### GIVEN RECORDS
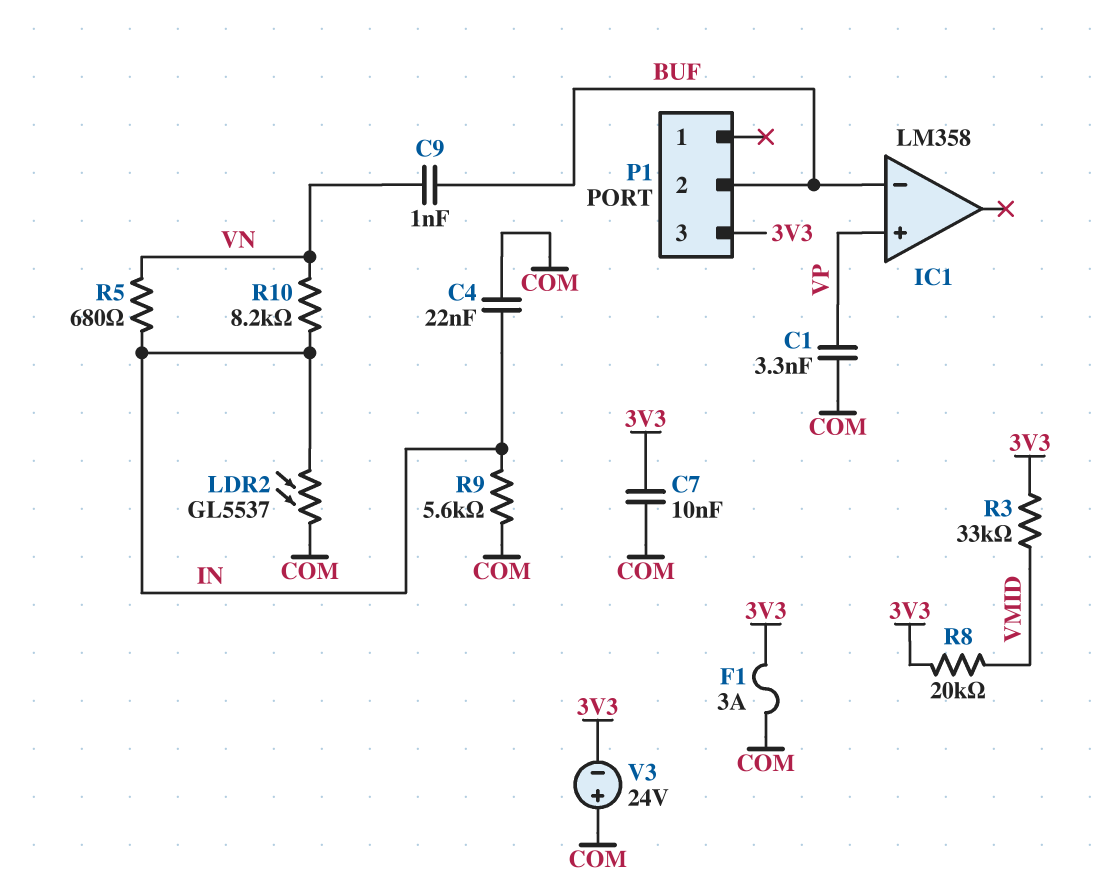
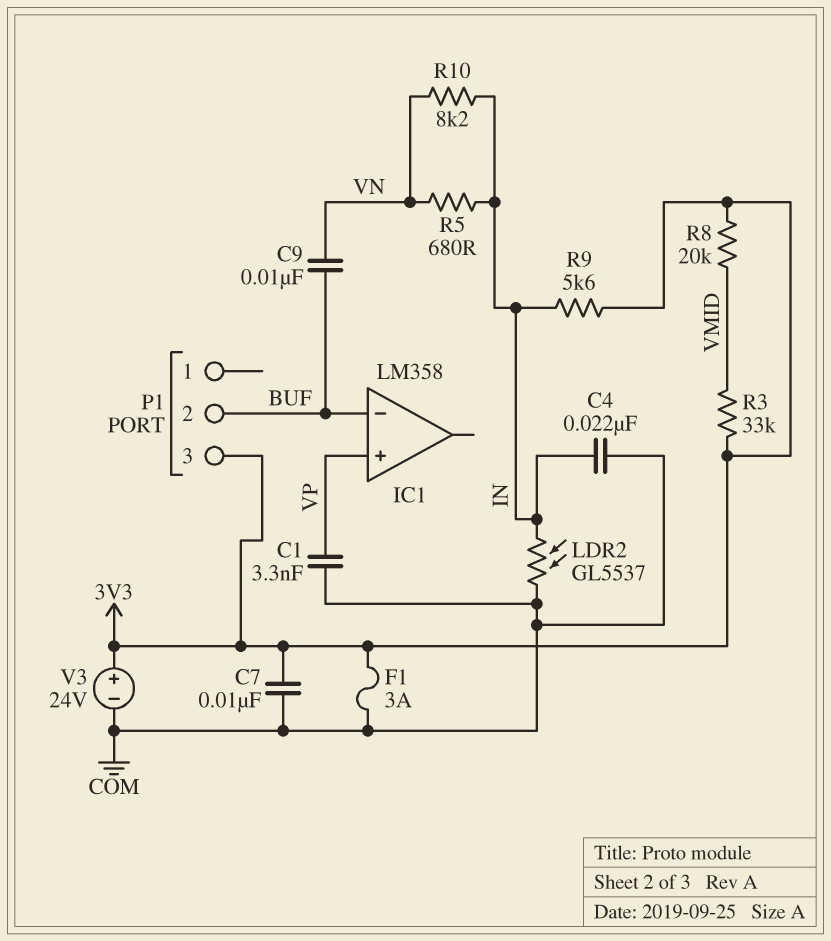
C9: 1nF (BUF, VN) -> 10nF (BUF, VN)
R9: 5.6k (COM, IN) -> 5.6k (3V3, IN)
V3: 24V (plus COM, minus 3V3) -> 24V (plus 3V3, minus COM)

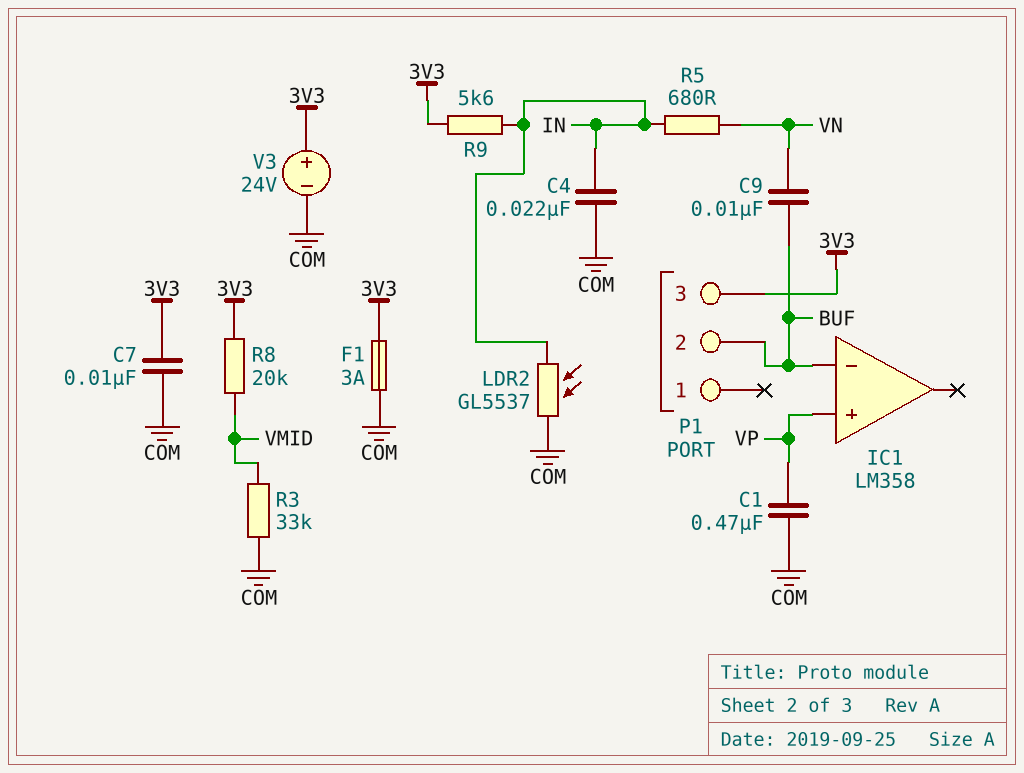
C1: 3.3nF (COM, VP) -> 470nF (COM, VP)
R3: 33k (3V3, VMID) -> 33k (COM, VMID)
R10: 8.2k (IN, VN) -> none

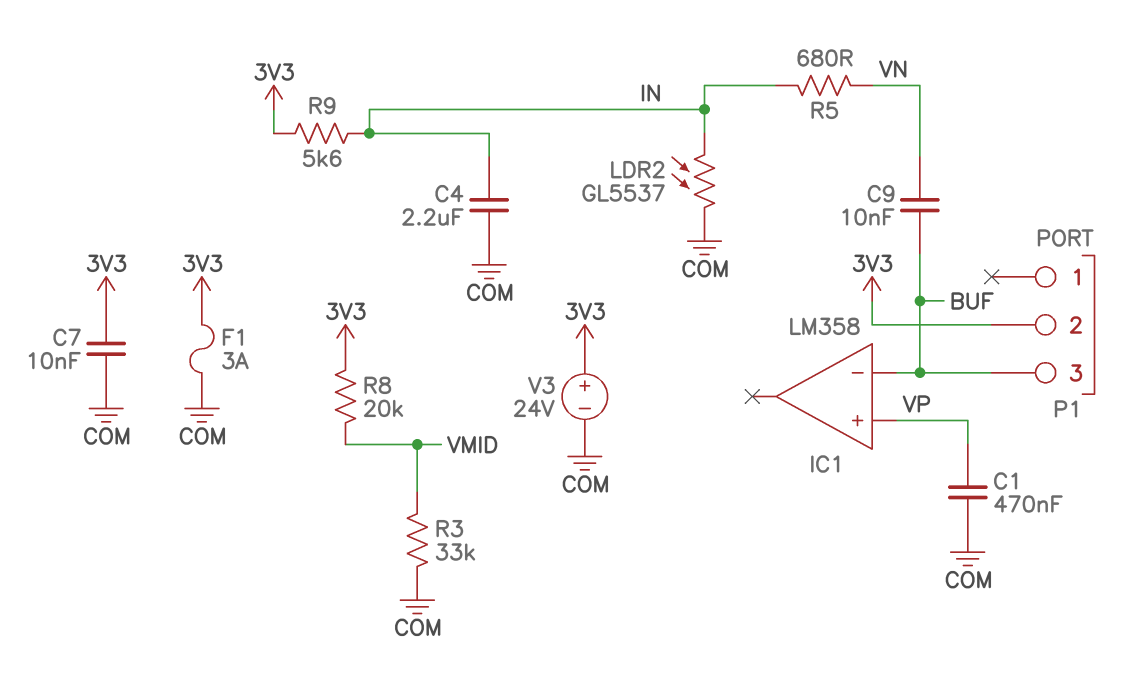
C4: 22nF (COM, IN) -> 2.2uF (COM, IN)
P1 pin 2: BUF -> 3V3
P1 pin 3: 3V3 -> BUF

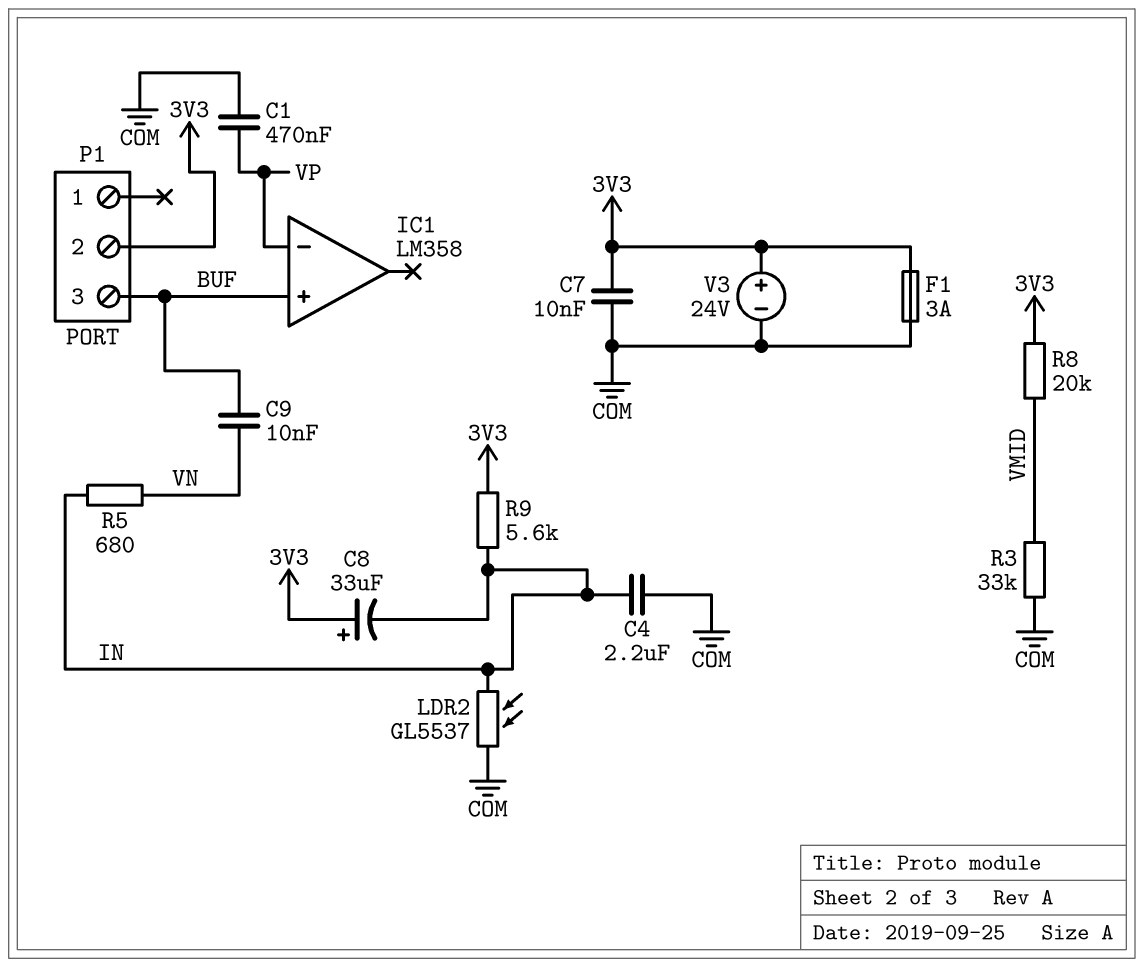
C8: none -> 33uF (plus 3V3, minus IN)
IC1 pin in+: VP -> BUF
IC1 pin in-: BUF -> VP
...
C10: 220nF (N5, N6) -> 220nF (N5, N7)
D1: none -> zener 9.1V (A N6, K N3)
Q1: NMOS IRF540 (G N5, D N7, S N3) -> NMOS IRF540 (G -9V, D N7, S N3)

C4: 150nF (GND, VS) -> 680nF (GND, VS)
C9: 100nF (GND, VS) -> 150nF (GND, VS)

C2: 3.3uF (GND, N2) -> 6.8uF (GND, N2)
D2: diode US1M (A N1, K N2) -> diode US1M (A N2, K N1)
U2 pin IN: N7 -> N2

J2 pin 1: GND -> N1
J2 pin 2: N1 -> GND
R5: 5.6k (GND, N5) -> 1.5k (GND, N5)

### WHAT THE EXERCISE ASKS
Pull every line containing the string "plus" out of the data above and copy it.

### ANSWER FOR THE TASK
V3: 24V (plus COM, minus 3V3) -> 24V (plus 3V3, minus COM)
C8: none -> 33uF (plus 3V3, minus IN)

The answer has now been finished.